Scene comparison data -
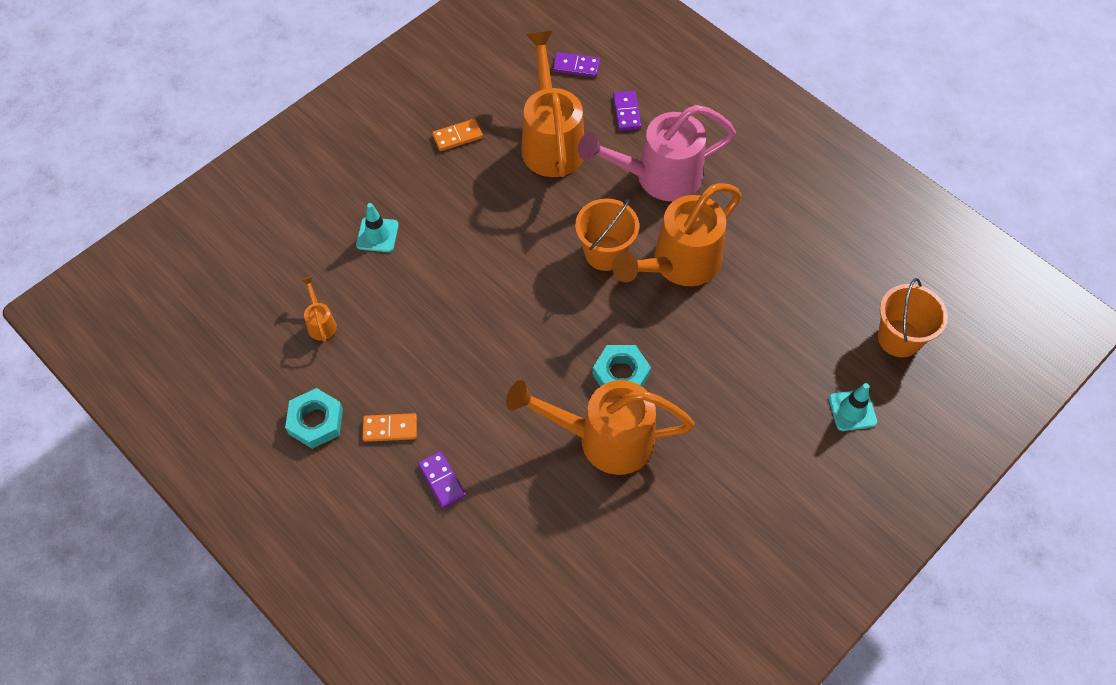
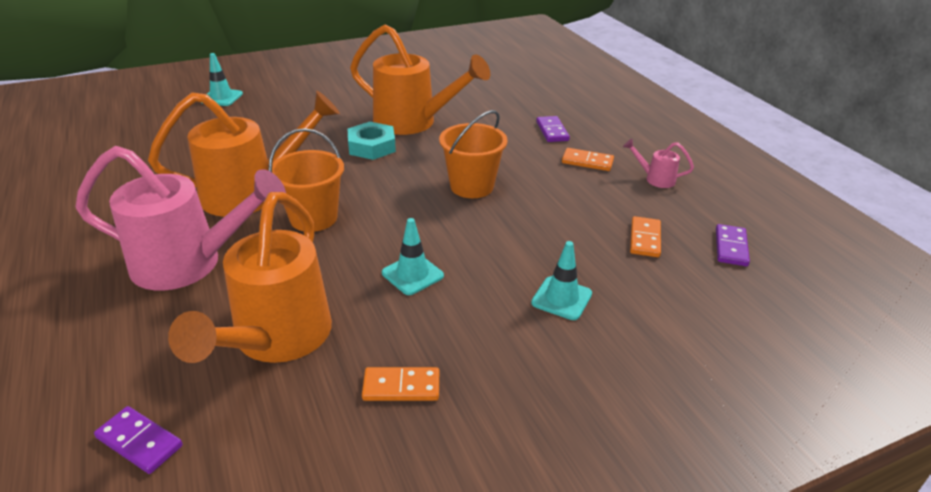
camera: 160 degrees left, 25 degrees down
(316, 421) = (655, 179): turquoise nut -> pink watering can
(321, 323) = (644, 239): orange watering can -> orange domino
(493, 221) = (412, 274): none -> turquoise traffic cone
(626, 112) = (144, 346): purple domino -> purple domino (731, 247)
(899, 338) = (137, 116): orange bucket -> orange bucket (472, 186)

Instructions for the task -
Give the records again exactly as they stand, so that only the pictures are missing.

Your response -
camera: 160 degrees left, 25 degrees down
(316, 421) = (655, 179): turquoise nut -> pink watering can
(321, 323) = (644, 239): orange watering can -> orange domino
(493, 221) = (412, 274): none -> turquoise traffic cone
(626, 112) = (144, 346): purple domino -> purple domino (731, 247)
(899, 338) = (137, 116): orange bucket -> orange bucket (472, 186)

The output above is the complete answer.